PROMPT → Print every entry word for word, but omit the pictures.

Object state change records:
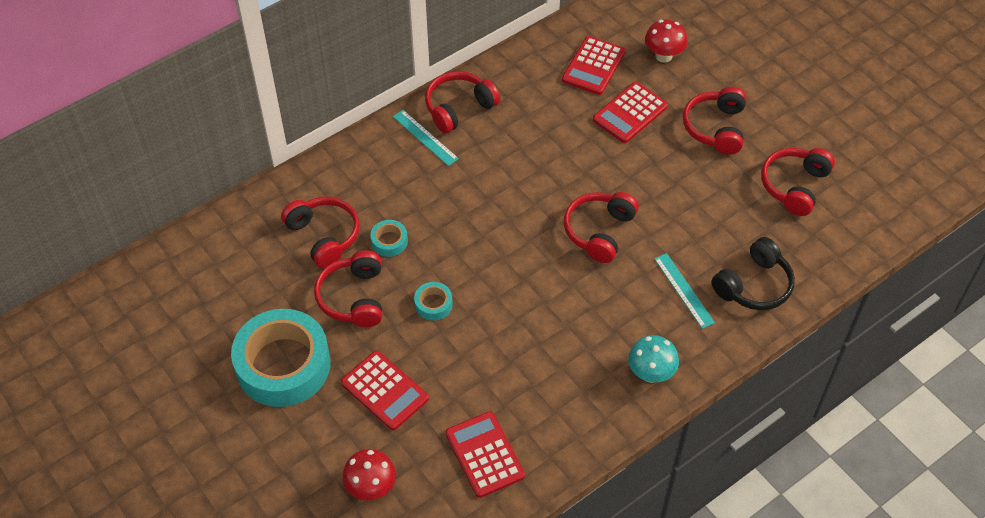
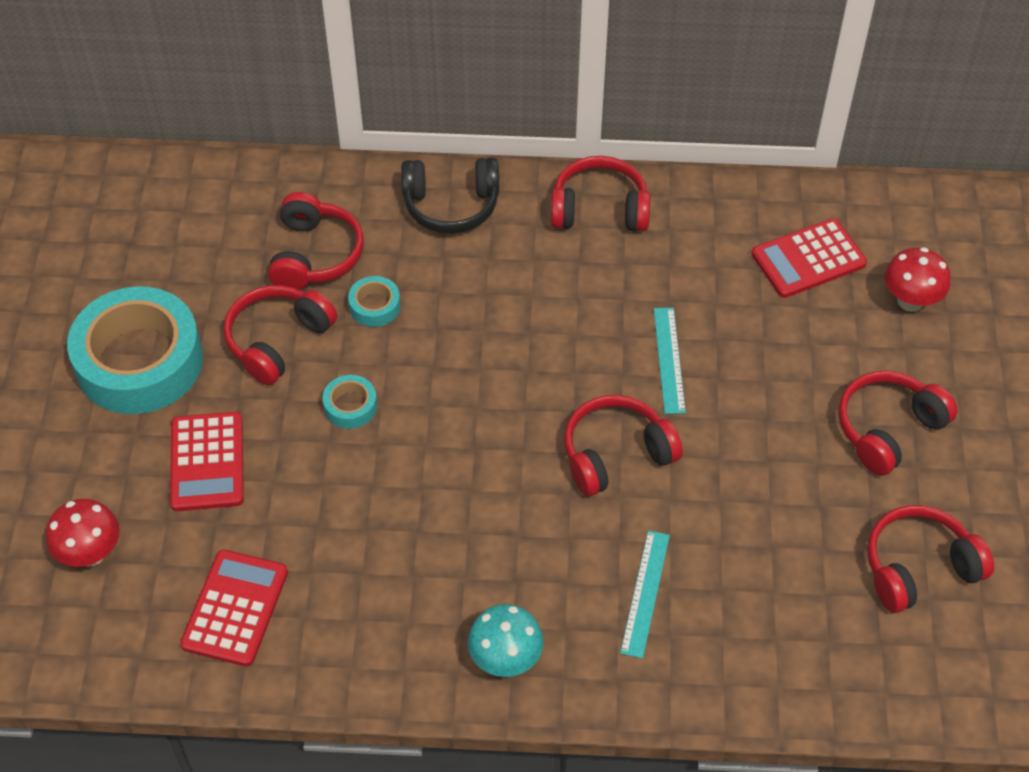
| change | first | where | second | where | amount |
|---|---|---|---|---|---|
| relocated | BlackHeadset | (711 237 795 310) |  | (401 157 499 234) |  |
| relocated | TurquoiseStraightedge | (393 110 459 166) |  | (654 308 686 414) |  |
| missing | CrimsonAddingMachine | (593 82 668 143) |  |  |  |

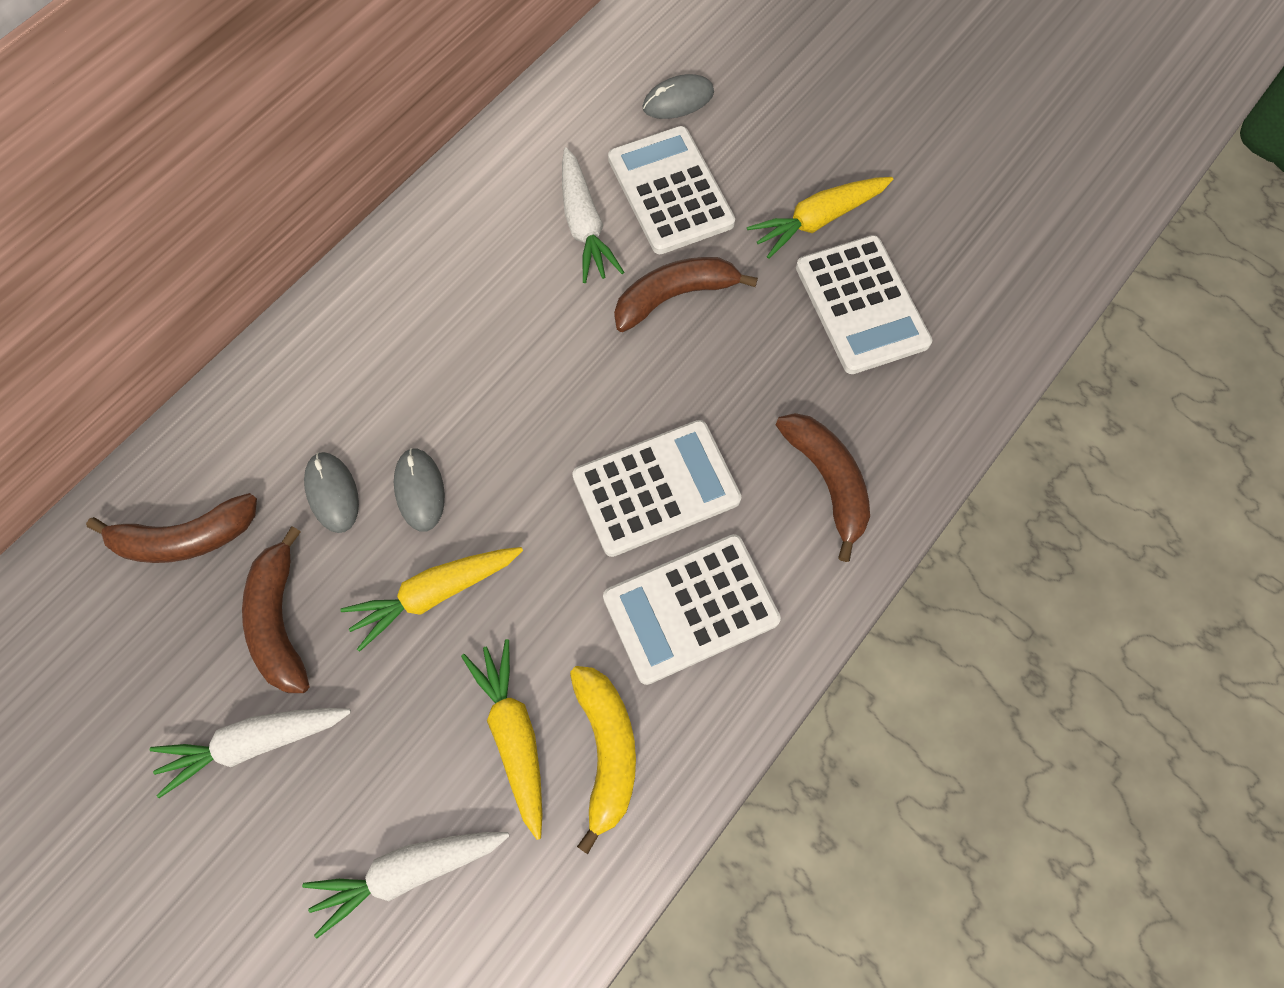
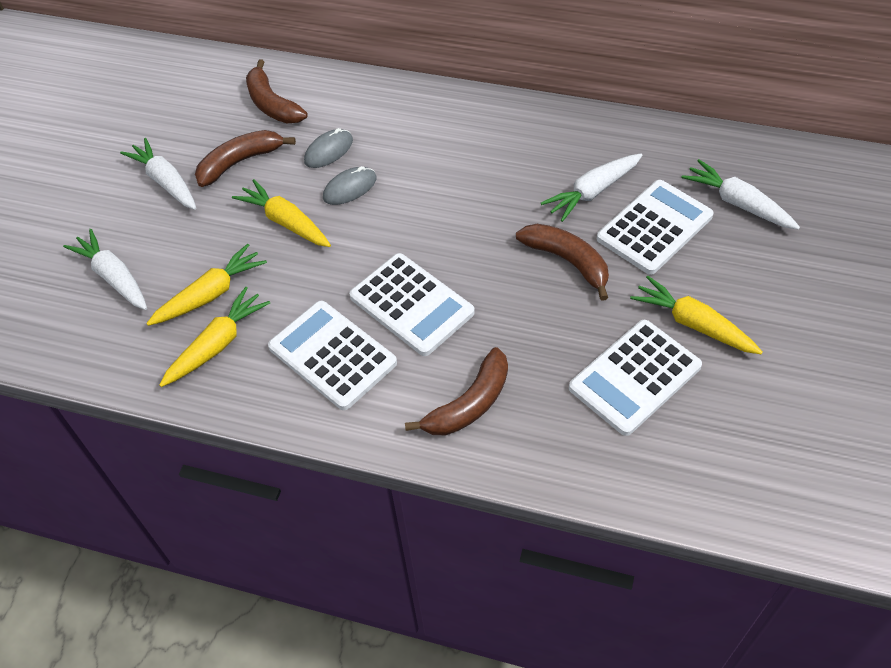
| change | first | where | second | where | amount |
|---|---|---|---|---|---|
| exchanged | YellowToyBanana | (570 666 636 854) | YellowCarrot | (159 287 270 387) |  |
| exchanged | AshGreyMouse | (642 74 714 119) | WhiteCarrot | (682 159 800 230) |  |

SOLUTION FOR THIS PROBLEM →
| change | first | where | second | where | amount |
|---|---|---|---|---|---|
| relocated | BlackHeadset | (711 237 795 310) |  | (401 157 499 234) |  |
| relocated | TurquoiseStraightedge | (393 110 459 166) |  | (654 308 686 414) |  |
| missing | CrimsonAddingMachine | (593 82 668 143) |  |  |  |

| change | first | where | second | where | amount |
|---|---|---|---|---|---|
| exchanged | YellowToyBanana | (570 666 636 854) | YellowCarrot | (159 287 270 387) |  |
| exchanged | AshGreyMouse | (642 74 714 119) | WhiteCarrot | (682 159 800 230) |  |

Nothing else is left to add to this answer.